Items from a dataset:
---

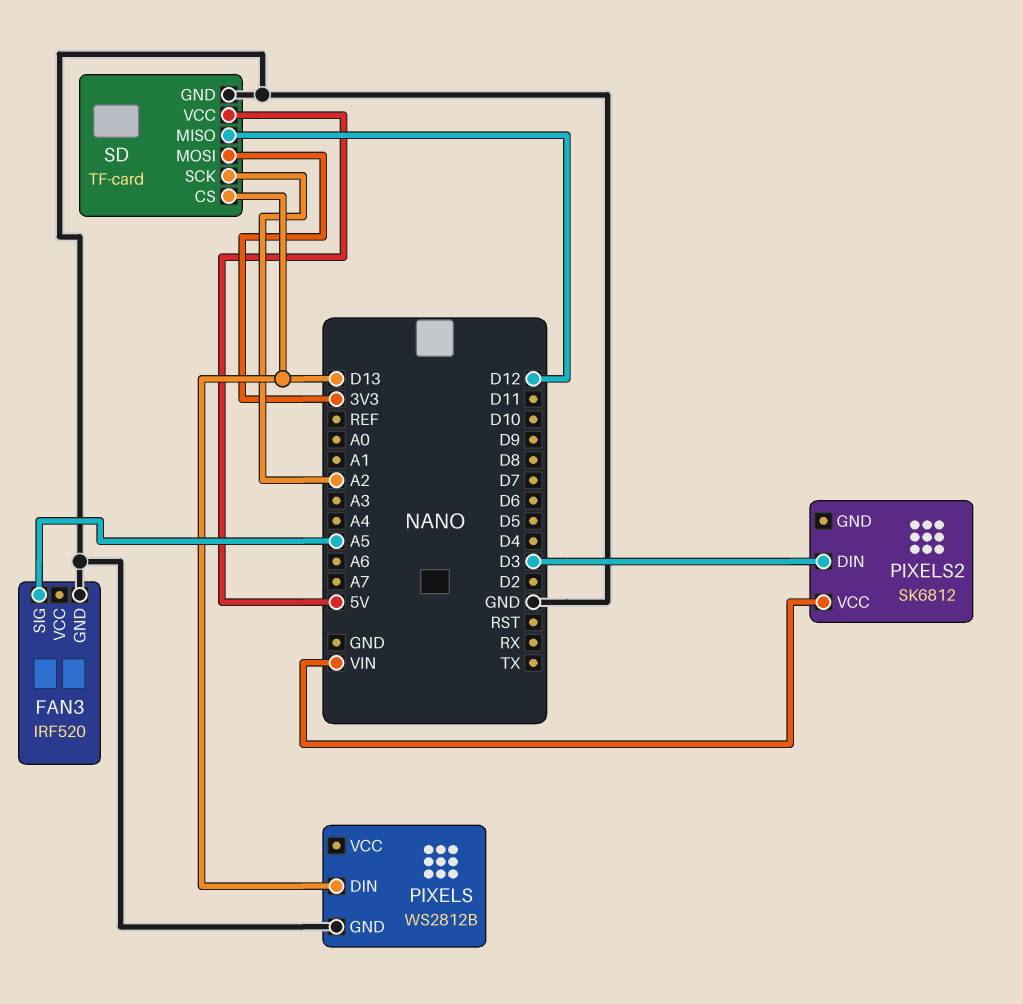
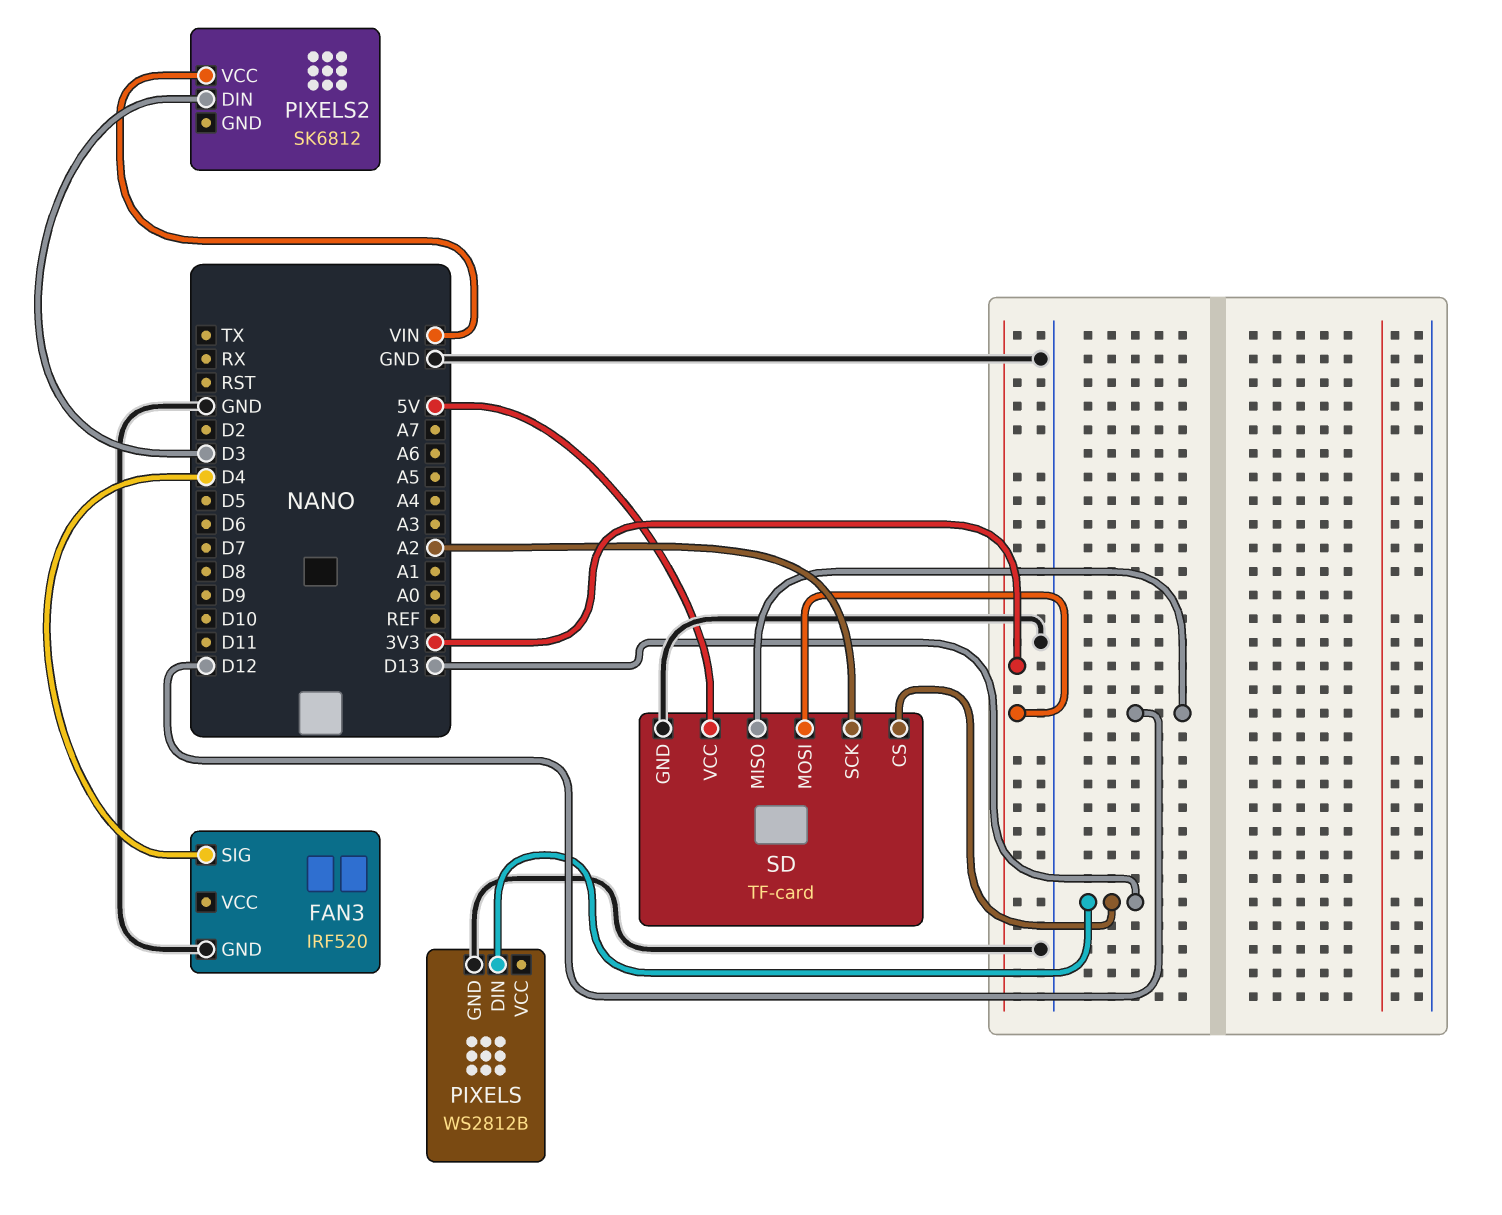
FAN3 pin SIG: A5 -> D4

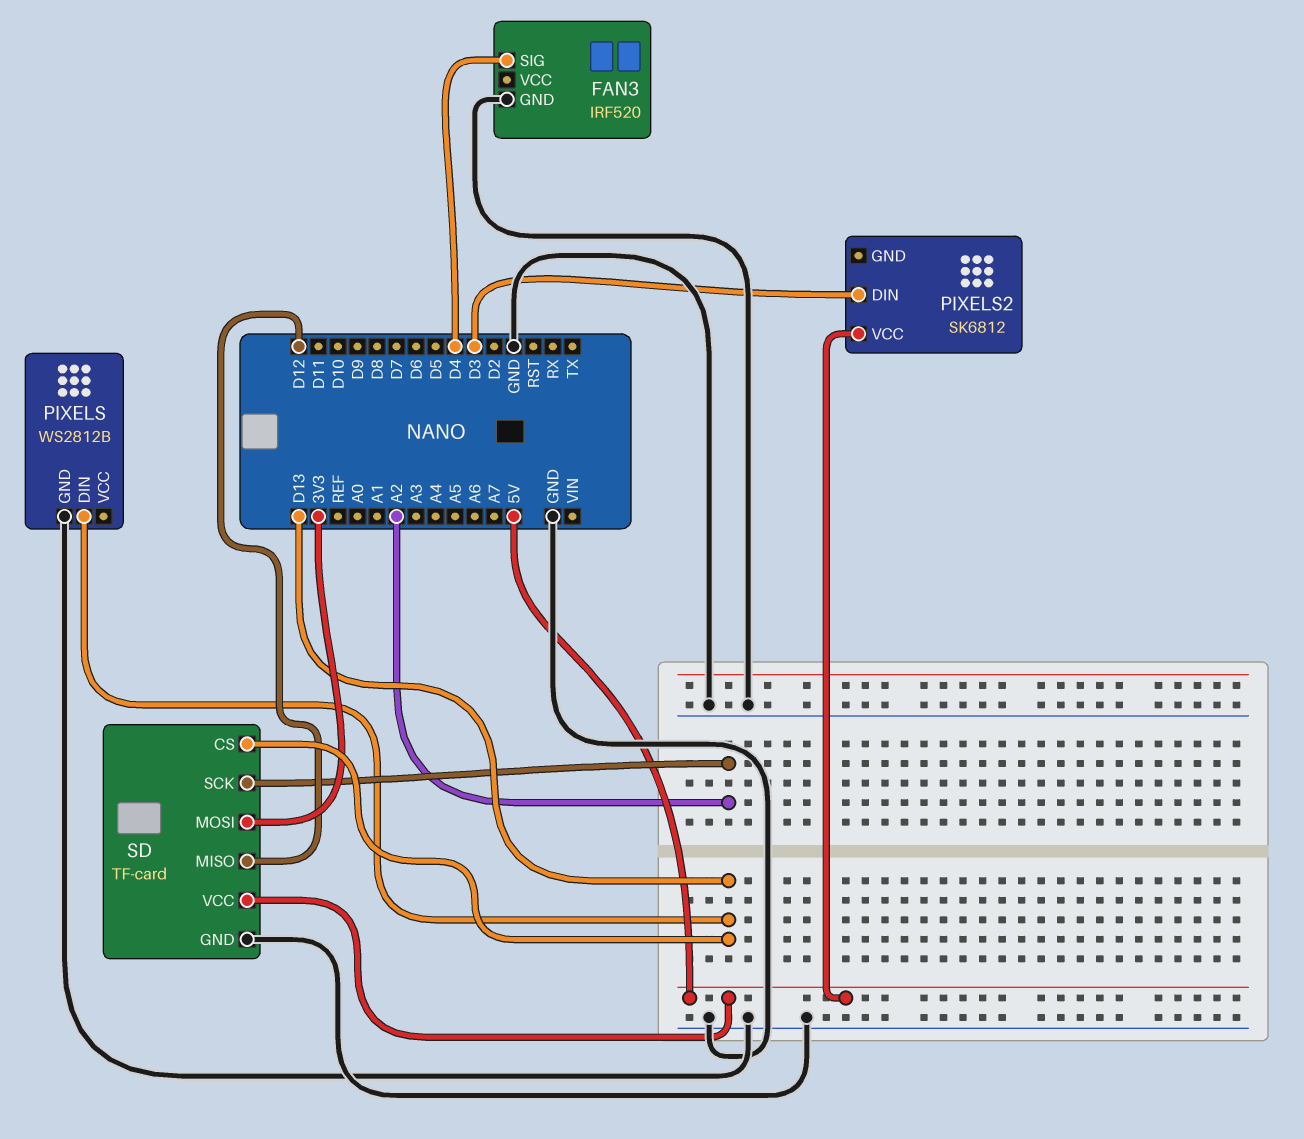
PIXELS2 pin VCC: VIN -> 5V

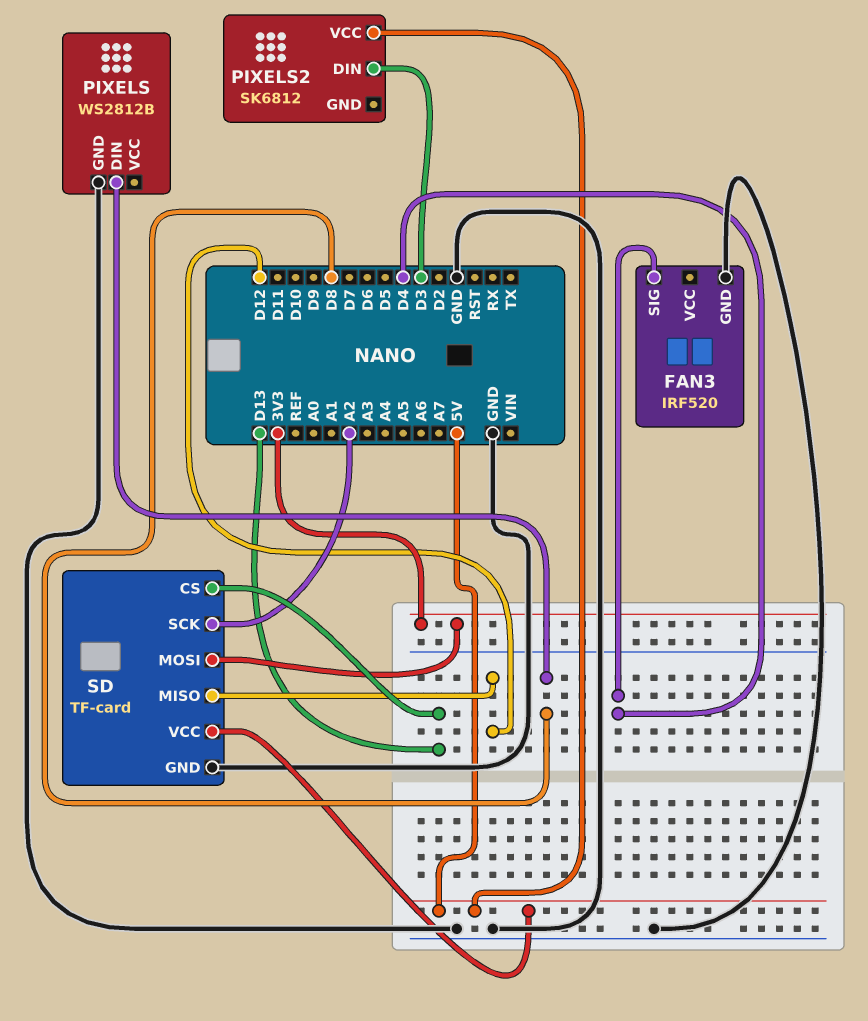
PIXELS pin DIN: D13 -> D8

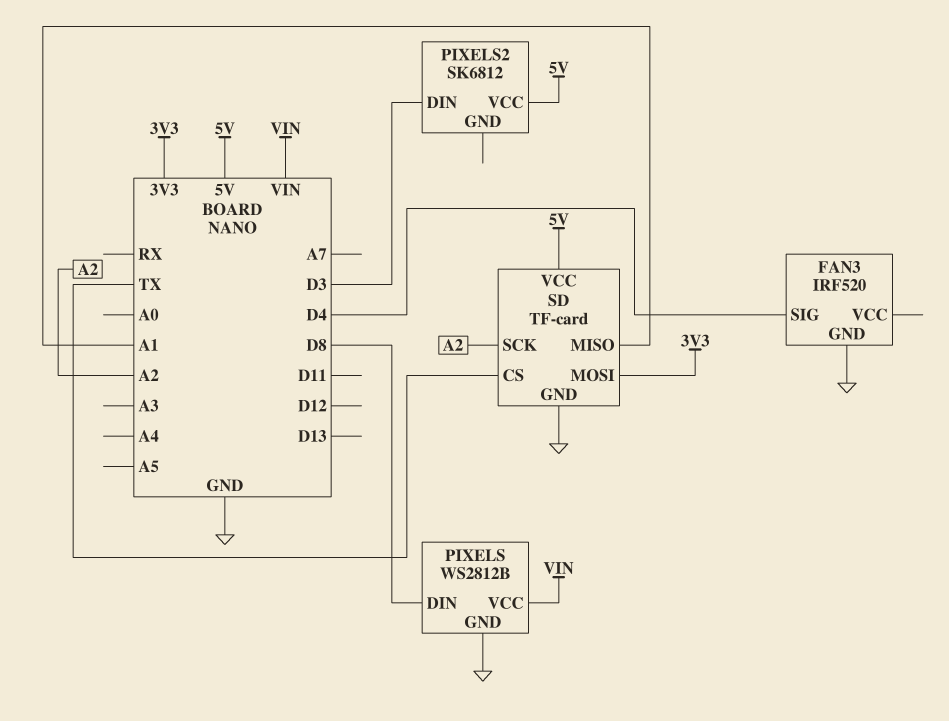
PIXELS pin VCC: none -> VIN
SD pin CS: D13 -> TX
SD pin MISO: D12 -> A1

---

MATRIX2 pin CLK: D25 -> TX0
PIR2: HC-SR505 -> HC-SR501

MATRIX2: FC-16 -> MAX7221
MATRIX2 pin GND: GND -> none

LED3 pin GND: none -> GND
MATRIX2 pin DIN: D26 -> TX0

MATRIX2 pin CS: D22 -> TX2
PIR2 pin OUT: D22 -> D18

---

Give the exact lines, and only those, from the line containing "MATRIX2 pin DIN: D26 -> TX0" through the line containing "PIR2 pin OUT: D22 -> D18" in the entries above.

MATRIX2 pin DIN: D26 -> TX0

MATRIX2 pin CS: D22 -> TX2
PIR2 pin OUT: D22 -> D18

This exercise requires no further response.